#### Description of the task
Could you copy each line of the entries that contains "orange"?

Stored items from a collection
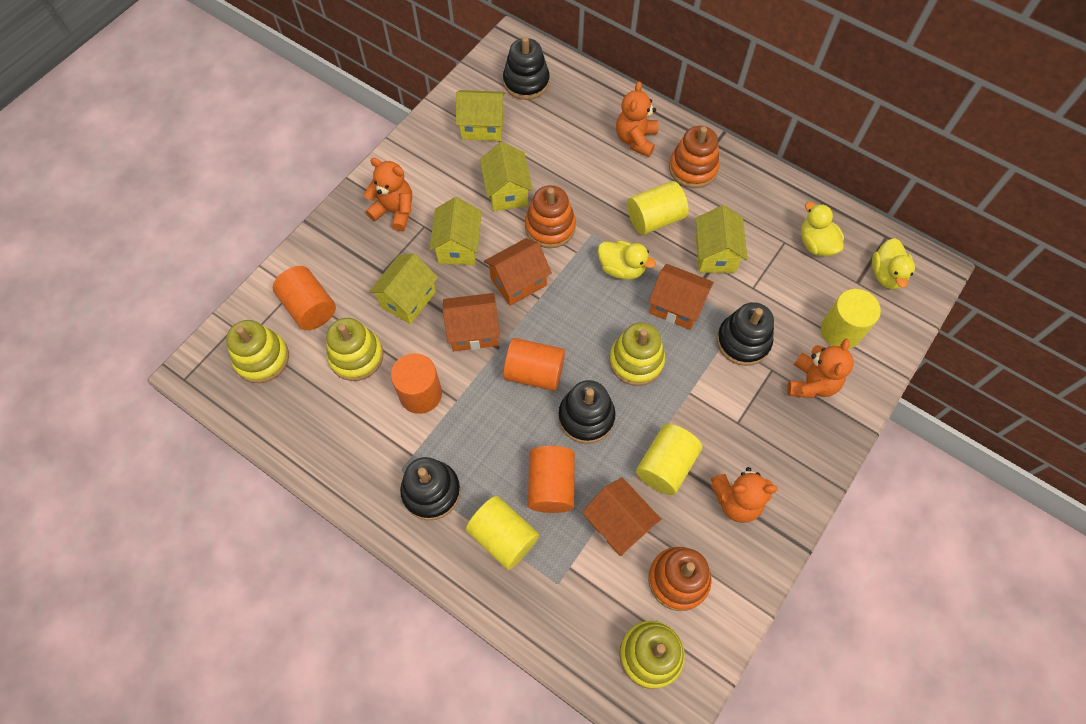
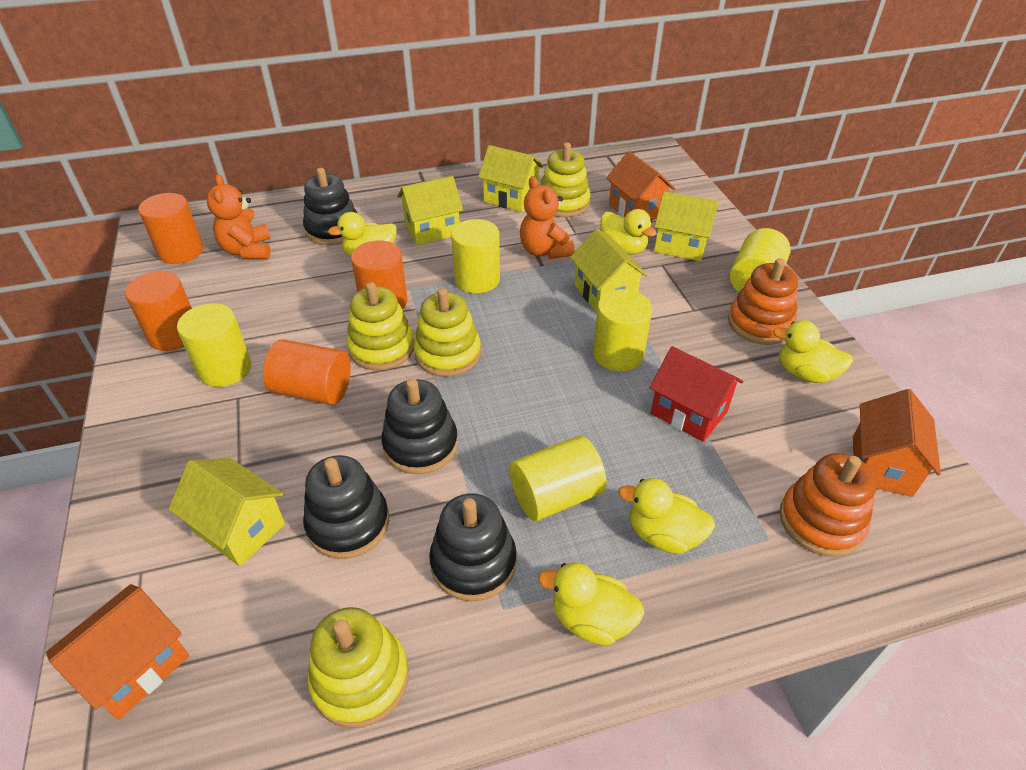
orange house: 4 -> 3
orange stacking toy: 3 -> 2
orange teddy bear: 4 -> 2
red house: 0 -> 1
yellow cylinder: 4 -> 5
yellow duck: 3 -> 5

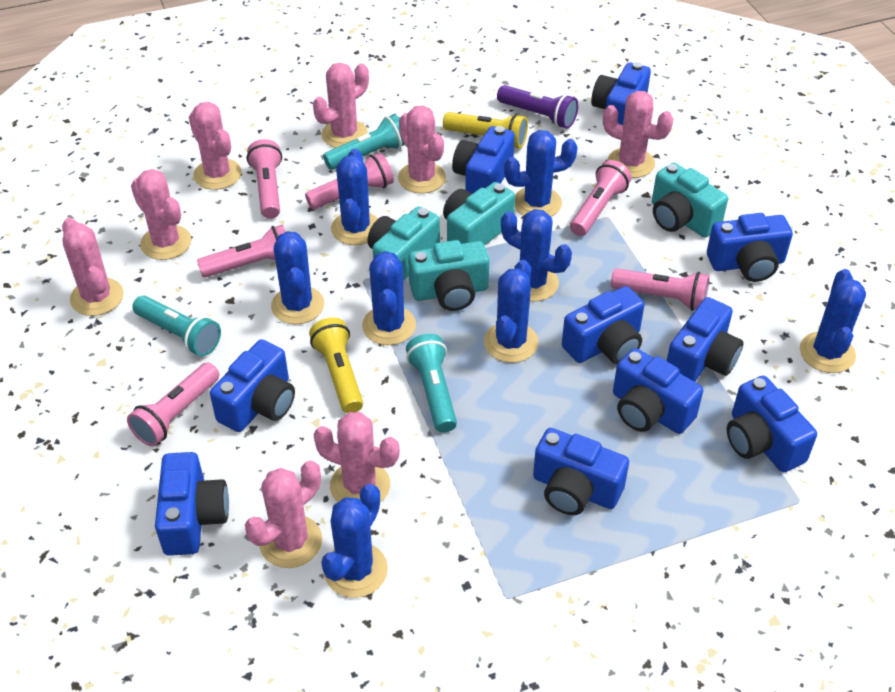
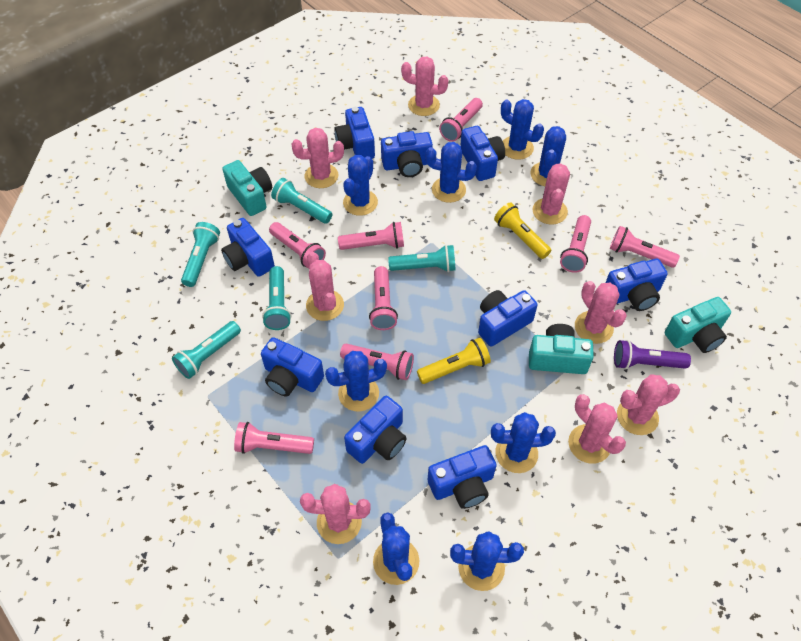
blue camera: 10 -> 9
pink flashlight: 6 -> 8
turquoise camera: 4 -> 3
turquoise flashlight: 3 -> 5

#### Solution for this exercise
orange house: 4 -> 3
orange stacking toy: 3 -> 2
orange teddy bear: 4 -> 2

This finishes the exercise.